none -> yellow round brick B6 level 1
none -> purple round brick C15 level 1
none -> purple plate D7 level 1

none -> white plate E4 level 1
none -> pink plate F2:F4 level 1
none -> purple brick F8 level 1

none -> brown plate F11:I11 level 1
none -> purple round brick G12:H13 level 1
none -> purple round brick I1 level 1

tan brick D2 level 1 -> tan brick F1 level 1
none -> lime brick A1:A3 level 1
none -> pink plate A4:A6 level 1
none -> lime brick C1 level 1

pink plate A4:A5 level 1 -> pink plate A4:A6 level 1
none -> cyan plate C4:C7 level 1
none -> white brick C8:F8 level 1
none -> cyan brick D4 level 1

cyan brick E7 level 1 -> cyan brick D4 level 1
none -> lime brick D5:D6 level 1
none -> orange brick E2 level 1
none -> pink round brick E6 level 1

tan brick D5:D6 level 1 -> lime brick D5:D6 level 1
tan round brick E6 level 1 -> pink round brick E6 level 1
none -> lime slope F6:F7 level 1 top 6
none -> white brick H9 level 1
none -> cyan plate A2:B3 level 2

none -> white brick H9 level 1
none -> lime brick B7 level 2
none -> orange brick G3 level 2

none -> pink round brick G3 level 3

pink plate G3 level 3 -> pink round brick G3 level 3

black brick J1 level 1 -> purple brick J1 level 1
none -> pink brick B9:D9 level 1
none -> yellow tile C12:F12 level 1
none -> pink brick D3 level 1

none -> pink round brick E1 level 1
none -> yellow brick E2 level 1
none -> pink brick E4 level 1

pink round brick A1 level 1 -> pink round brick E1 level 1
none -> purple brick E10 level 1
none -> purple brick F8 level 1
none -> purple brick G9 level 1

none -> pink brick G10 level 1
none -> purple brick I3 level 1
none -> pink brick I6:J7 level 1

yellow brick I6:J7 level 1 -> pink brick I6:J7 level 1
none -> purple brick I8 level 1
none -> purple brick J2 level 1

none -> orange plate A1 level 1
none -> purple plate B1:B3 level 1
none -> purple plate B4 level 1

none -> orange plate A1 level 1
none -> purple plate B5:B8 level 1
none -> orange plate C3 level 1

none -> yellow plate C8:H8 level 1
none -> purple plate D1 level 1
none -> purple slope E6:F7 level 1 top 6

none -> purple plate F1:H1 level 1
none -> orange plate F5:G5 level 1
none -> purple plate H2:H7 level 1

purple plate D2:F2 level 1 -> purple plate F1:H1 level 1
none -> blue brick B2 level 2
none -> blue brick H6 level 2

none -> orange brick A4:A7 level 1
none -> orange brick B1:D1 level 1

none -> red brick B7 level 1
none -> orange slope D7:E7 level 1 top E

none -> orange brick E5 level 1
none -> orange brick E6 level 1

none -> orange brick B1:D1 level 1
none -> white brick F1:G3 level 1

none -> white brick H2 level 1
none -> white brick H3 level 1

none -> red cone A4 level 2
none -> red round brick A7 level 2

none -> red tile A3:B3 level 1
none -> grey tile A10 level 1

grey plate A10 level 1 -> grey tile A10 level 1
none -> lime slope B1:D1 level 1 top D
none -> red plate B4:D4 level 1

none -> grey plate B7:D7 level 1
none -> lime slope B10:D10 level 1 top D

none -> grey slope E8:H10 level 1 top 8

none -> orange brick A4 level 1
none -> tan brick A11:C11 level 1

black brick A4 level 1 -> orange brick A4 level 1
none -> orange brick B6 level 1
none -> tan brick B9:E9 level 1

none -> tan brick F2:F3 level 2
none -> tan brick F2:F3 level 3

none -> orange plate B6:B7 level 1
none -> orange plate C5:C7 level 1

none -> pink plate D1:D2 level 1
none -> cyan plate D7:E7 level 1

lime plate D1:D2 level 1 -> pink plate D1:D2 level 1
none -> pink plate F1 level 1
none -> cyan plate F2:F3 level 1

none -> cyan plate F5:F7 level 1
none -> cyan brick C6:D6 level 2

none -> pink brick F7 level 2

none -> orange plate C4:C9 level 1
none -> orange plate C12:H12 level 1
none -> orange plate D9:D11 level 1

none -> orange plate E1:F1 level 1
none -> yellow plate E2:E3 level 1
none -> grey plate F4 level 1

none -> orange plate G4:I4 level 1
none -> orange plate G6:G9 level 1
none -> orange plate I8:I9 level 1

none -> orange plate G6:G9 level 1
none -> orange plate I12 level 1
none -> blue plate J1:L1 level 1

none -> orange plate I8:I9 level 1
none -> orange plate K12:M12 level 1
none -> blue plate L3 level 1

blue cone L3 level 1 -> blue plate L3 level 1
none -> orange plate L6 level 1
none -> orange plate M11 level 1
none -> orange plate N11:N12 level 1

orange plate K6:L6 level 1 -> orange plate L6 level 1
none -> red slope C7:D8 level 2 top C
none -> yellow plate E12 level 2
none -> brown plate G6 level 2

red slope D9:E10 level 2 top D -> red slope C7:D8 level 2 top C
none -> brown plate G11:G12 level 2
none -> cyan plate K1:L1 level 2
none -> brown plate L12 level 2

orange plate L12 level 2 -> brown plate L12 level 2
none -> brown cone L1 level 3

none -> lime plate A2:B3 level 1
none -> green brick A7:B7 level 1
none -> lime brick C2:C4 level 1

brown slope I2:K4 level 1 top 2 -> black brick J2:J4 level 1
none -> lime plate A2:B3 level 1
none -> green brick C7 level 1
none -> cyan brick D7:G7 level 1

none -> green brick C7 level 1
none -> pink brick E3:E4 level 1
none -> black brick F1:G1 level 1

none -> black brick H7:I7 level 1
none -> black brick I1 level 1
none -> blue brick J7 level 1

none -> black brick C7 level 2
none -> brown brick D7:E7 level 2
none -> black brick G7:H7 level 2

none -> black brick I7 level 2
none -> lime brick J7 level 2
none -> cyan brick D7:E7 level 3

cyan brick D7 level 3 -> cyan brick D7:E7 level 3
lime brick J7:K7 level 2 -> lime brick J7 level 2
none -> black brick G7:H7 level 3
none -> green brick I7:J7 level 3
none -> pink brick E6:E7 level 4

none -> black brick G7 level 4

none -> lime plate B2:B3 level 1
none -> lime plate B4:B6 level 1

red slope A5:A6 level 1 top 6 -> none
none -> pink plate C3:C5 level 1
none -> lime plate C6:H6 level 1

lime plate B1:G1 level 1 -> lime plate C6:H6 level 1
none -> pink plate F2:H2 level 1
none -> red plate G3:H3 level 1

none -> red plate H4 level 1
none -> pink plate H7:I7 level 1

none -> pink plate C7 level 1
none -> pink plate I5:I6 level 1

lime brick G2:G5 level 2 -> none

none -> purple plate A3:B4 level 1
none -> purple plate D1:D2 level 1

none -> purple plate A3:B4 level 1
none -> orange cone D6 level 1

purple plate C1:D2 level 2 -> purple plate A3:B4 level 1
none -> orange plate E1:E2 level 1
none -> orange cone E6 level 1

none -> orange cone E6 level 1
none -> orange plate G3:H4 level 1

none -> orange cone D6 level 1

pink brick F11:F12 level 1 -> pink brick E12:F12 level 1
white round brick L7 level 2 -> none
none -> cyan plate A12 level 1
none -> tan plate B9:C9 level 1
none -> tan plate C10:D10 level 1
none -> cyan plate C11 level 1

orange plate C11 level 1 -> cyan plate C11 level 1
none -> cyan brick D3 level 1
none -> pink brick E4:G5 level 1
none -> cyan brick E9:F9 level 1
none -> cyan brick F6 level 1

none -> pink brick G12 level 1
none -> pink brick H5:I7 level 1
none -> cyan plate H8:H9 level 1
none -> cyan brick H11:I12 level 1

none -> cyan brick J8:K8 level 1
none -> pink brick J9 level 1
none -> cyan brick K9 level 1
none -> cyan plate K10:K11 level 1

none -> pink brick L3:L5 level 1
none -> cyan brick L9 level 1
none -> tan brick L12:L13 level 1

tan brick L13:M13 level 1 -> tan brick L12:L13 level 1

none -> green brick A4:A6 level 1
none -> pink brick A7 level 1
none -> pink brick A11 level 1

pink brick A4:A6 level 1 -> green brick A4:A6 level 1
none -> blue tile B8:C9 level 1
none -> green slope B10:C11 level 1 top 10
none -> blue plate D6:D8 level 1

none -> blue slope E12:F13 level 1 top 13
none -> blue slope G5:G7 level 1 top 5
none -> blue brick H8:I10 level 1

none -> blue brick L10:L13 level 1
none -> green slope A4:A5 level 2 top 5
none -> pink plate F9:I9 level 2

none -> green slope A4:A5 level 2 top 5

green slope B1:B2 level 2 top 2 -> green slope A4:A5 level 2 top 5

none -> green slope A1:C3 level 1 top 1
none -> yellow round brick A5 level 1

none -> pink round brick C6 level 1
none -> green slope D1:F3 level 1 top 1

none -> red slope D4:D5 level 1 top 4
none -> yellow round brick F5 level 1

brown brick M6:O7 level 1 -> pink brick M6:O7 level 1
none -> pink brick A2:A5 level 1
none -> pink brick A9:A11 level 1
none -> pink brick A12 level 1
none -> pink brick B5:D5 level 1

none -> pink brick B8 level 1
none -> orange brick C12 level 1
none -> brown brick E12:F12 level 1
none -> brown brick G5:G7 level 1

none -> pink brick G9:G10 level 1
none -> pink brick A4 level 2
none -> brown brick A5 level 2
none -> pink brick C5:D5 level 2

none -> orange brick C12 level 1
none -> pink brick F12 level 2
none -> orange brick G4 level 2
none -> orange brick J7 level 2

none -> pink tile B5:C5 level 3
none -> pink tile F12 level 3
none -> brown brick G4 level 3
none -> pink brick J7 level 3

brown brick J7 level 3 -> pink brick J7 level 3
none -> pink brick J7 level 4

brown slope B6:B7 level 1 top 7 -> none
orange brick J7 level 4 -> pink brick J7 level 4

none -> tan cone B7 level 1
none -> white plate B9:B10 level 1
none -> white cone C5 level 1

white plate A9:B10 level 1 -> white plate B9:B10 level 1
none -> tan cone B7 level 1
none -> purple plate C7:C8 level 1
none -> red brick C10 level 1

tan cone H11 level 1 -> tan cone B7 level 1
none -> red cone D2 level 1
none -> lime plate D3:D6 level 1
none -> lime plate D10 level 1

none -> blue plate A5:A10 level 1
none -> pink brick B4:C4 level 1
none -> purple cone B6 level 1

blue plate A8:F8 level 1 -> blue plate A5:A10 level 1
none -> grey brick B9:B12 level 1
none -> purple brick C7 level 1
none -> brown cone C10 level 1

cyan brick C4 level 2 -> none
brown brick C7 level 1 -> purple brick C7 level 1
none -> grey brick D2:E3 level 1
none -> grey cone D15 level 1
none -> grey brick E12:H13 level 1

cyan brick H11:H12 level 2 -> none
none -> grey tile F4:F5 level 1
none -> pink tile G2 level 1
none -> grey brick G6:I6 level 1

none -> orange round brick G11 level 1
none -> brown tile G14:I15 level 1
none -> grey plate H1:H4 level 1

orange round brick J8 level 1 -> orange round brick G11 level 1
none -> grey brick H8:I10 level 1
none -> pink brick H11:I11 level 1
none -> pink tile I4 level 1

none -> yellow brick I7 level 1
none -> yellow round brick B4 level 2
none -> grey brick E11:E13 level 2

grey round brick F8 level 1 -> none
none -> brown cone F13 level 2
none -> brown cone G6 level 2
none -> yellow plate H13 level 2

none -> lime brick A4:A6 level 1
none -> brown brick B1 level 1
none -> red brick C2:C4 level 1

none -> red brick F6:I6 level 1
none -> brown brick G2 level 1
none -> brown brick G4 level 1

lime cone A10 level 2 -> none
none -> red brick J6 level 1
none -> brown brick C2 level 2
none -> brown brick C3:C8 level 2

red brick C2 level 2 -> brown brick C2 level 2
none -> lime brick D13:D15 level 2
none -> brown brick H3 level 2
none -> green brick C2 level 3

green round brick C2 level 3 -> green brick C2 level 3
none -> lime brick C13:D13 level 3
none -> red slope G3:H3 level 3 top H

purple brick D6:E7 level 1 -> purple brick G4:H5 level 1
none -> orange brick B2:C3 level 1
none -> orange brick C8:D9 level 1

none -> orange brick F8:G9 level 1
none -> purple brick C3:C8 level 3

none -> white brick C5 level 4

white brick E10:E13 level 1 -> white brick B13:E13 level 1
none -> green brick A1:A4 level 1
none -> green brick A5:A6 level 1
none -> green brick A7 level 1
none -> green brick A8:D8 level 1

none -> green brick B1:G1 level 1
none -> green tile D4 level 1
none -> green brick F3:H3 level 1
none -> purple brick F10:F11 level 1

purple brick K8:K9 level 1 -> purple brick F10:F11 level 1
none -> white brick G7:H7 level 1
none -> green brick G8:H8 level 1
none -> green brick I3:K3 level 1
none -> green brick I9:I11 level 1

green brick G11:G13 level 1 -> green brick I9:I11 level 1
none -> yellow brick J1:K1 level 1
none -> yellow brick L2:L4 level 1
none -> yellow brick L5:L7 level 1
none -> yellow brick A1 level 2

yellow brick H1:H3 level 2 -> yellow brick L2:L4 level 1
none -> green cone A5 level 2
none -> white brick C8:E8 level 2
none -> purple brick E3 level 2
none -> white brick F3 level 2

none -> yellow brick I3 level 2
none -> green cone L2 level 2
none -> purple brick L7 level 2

What you have to do —
Only one stretch of the entries above is wanted: the lines from the one containing "none -> orange plate B6:B7 level 1" through the one containing "none -> cyan plate F2:F3 level 1". Please reproduce it exactly.

Final answer —
none -> orange plate B6:B7 level 1
none -> orange plate C5:C7 level 1

none -> pink plate D1:D2 level 1
none -> cyan plate D7:E7 level 1

lime plate D1:D2 level 1 -> pink plate D1:D2 level 1
none -> pink plate F1 level 1
none -> cyan plate F2:F3 level 1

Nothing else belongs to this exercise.